Omitting all images, output the entries that follow exactly as written.

_Revision comparison data:_
● ● ●

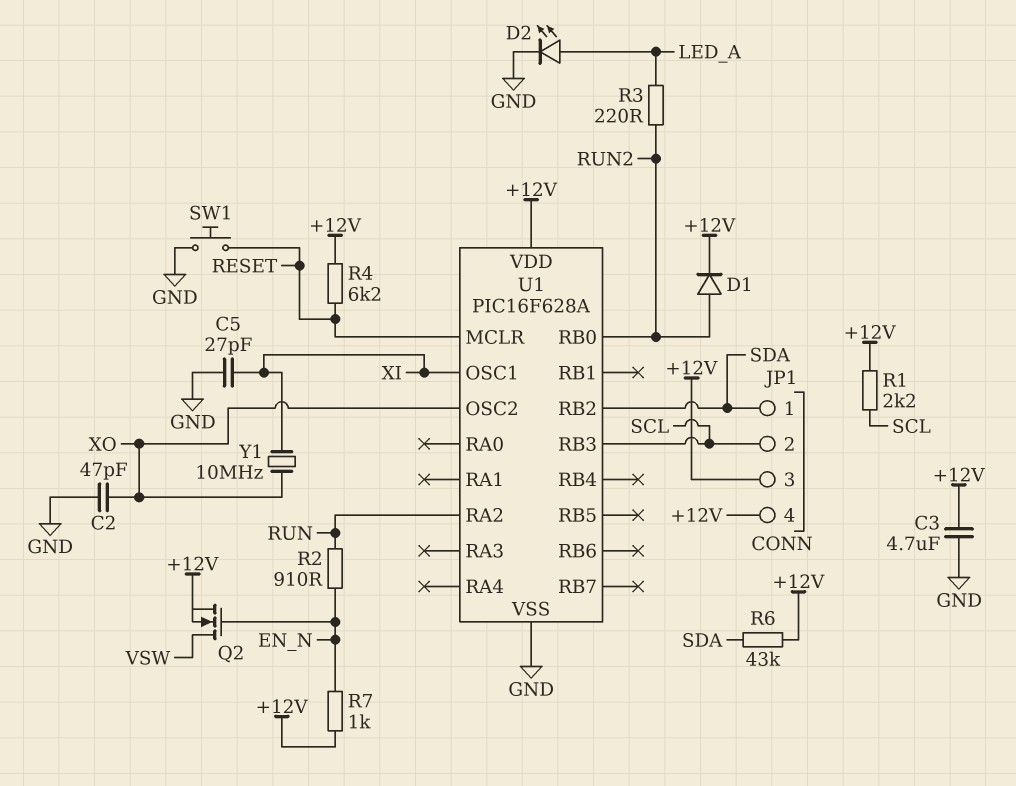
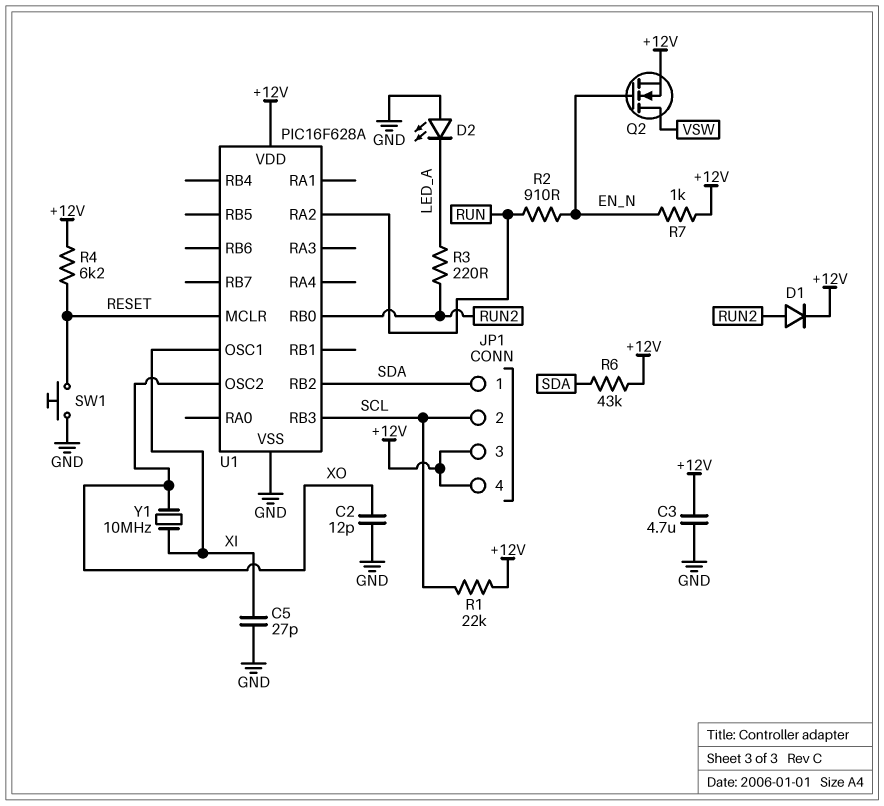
C2: 47pF (GND, XO) -> 12pF (GND, XO)
D2: LED (A LED_A, K GND) -> LED (A GND, K LED_A)
R1: 2.2k (+12V, SCL) -> 22k (+12V, SCL)

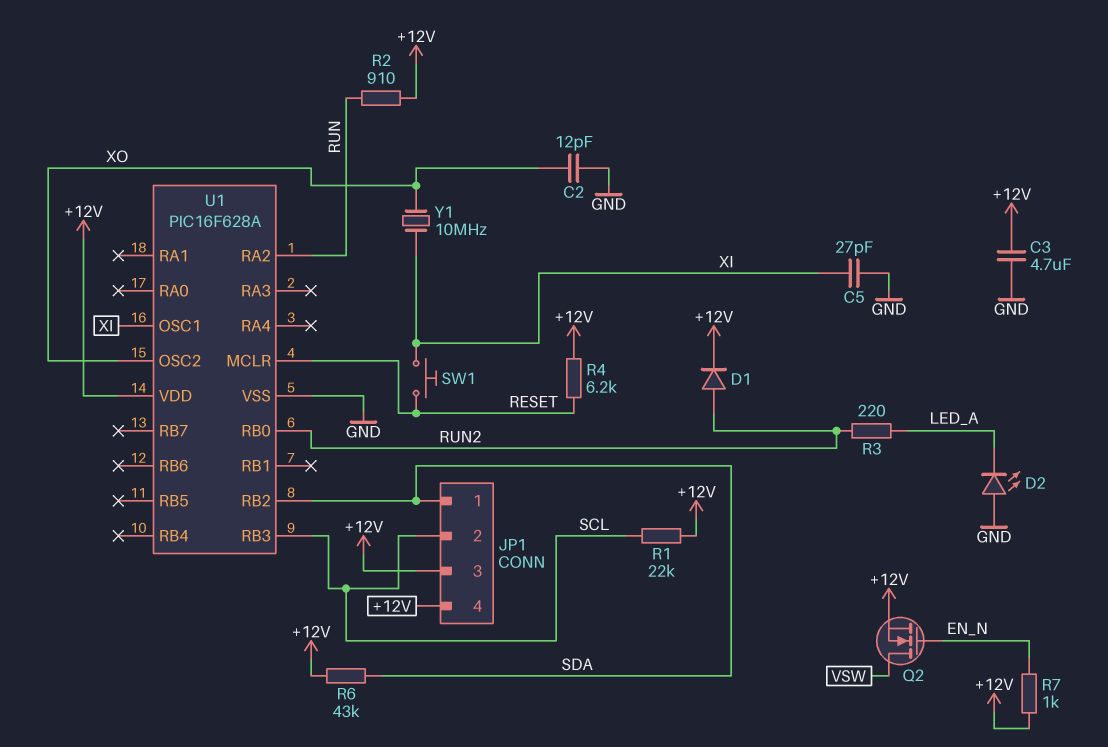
R2: 910 (EN_N, RUN) -> 910 (+12V, RUN)
SW1: button (GND, RESET) -> button (RESET, XI)

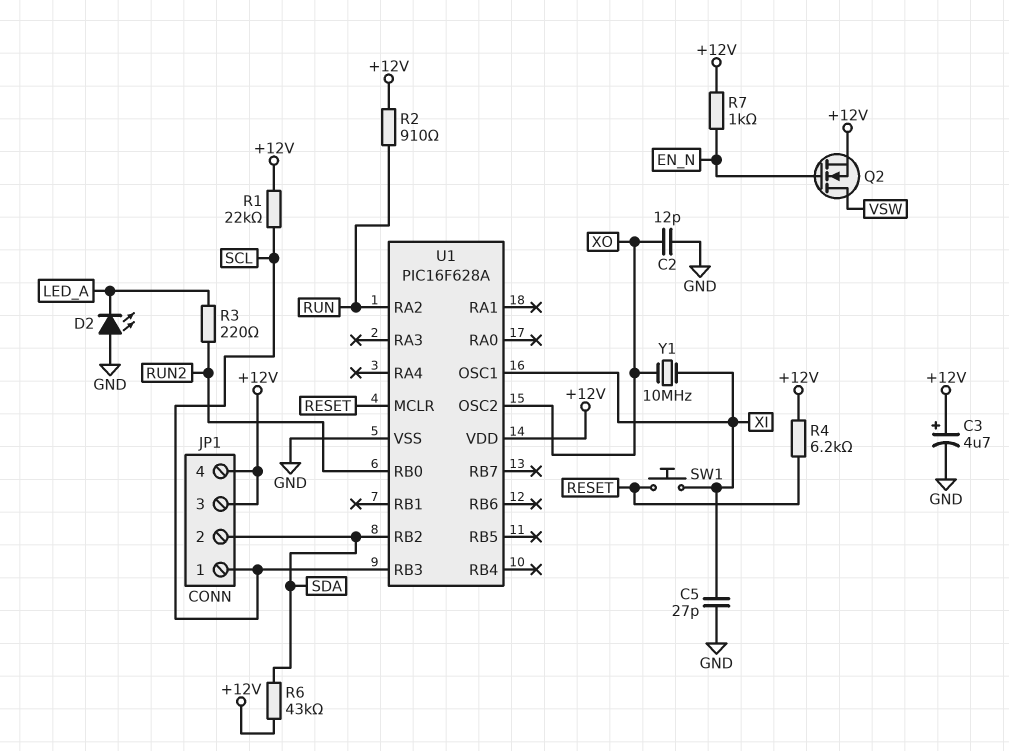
C3: 4.7uF (+12V, GND) -> 4.7uF (plus +12V, minus GND)
D1: diode (A RUN2, K +12V) -> none
JP1 pin 1: SDA -> SCL
JP1 pin 2: SCL -> SDA

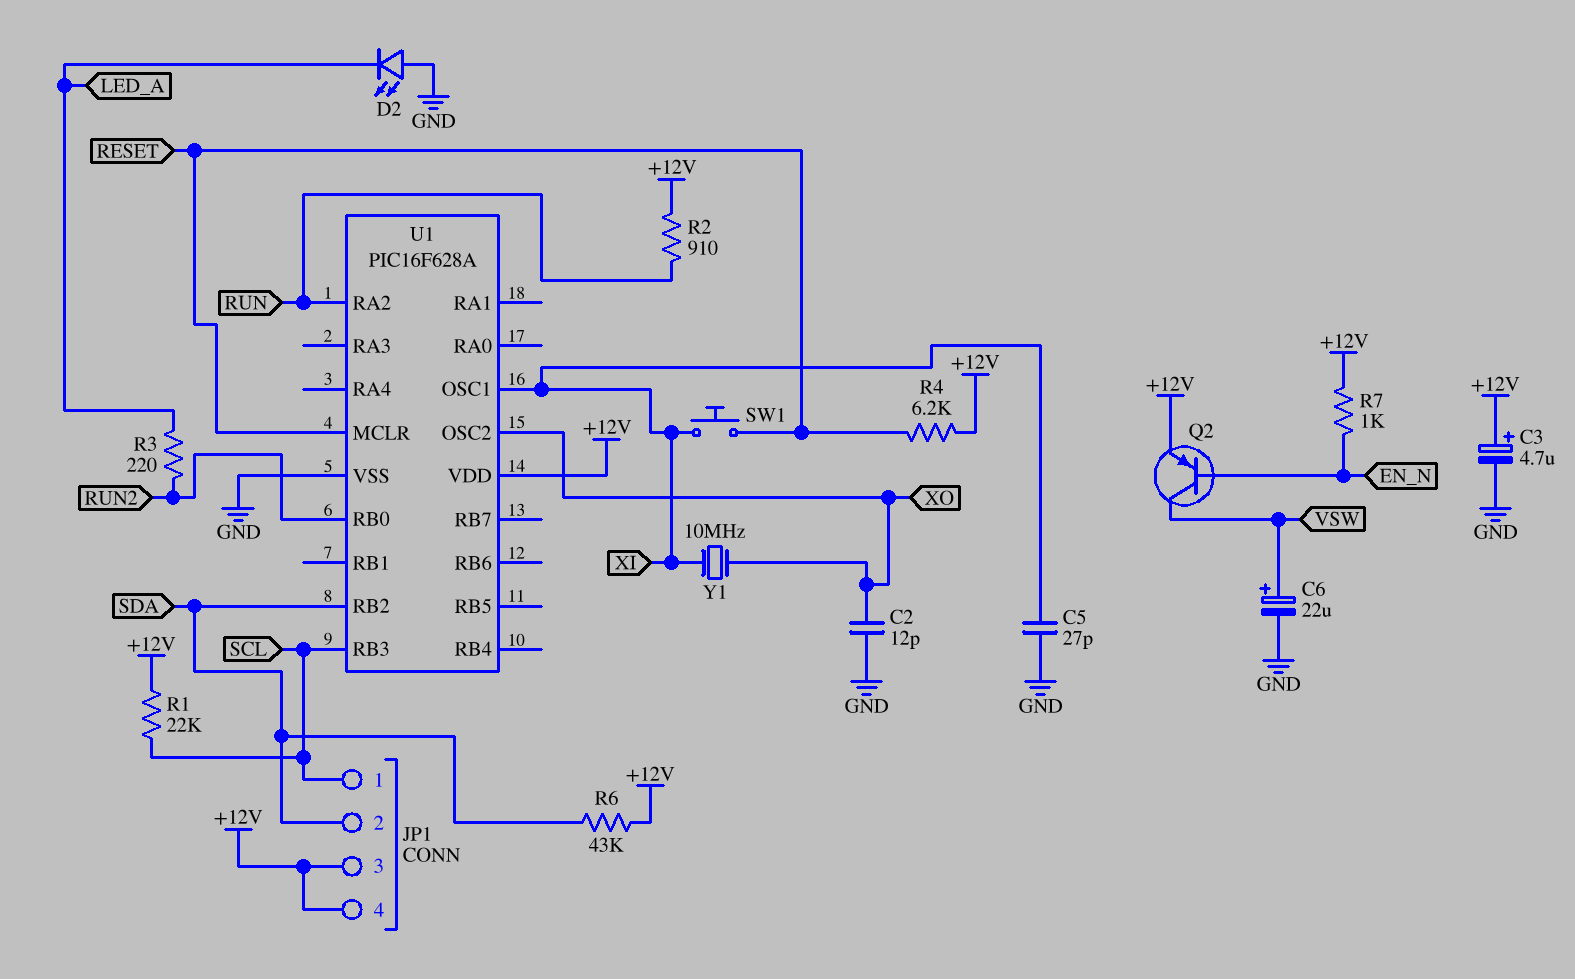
C6: none -> 22uF (plus VSW, minus GND)
Q2: NMOS (G EN_N, D VSW, S +12V) -> PNP (B EN_N, C VSW, E +12V)

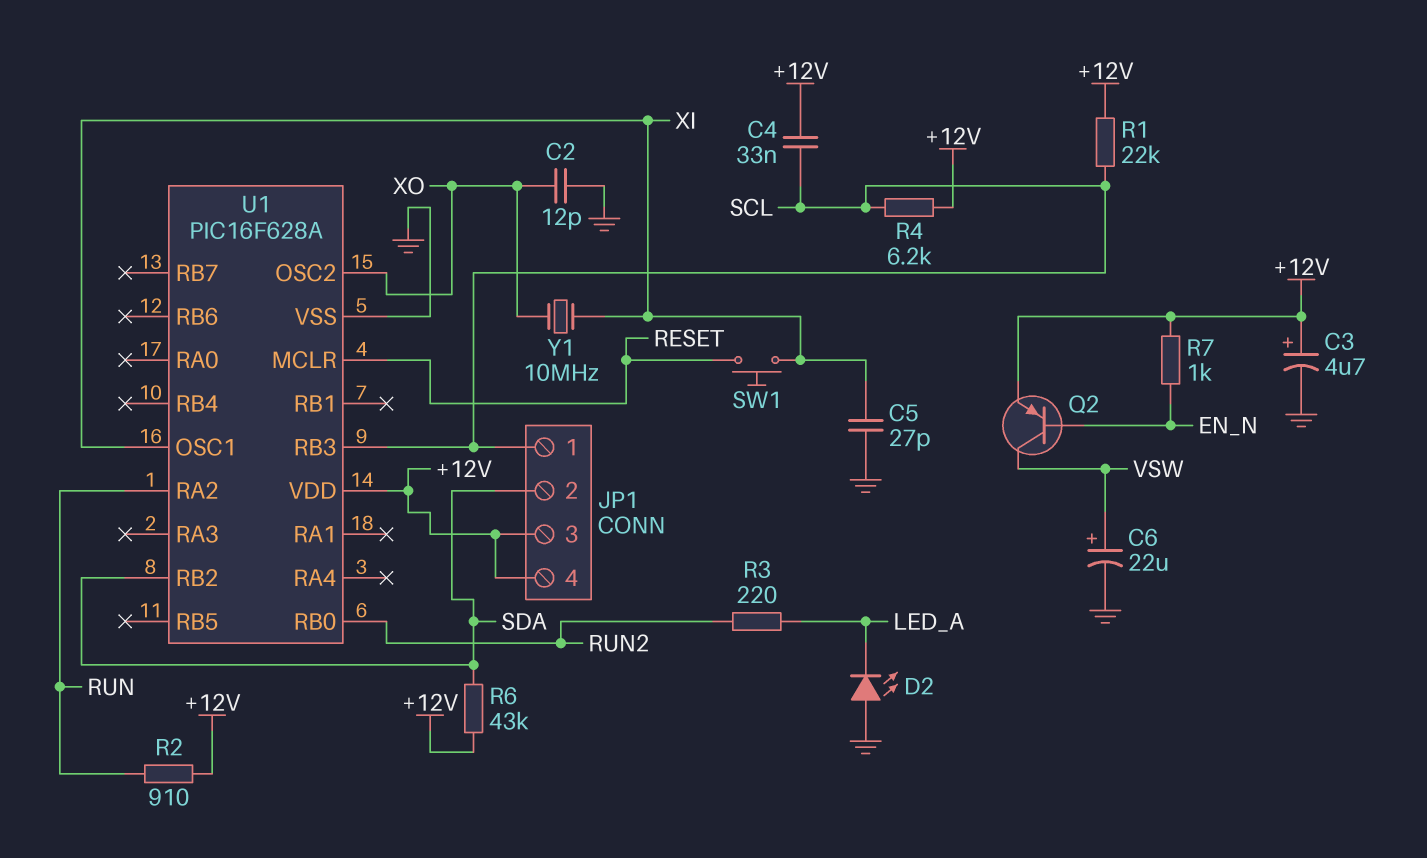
C4: none -> 33nF (+12V, SCL)
R4: 6.2k (+12V, RESET) -> 6.2k (+12V, SCL)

● ● ●

_Result of the task:_
C2: 47pF (GND, XO) -> 12pF (GND, XO)
D2: LED (A LED_A, K GND) -> LED (A GND, K LED_A)
R1: 2.2k (+12V, SCL) -> 22k (+12V, SCL)

R2: 910 (EN_N, RUN) -> 910 (+12V, RUN)
SW1: button (GND, RESET) -> button (RESET, XI)

C3: 4.7uF (+12V, GND) -> 4.7uF (plus +12V, minus GND)
D1: diode (A RUN2, K +12V) -> none
JP1 pin 1: SDA -> SCL
JP1 pin 2: SCL -> SDA

C6: none -> 22uF (plus VSW, minus GND)
Q2: NMOS (G EN_N, D VSW, S +12V) -> PNP (B EN_N, C VSW, E +12V)

C4: none -> 33nF (+12V, SCL)
R4: 6.2k (+12V, RESET) -> 6.2k (+12V, SCL)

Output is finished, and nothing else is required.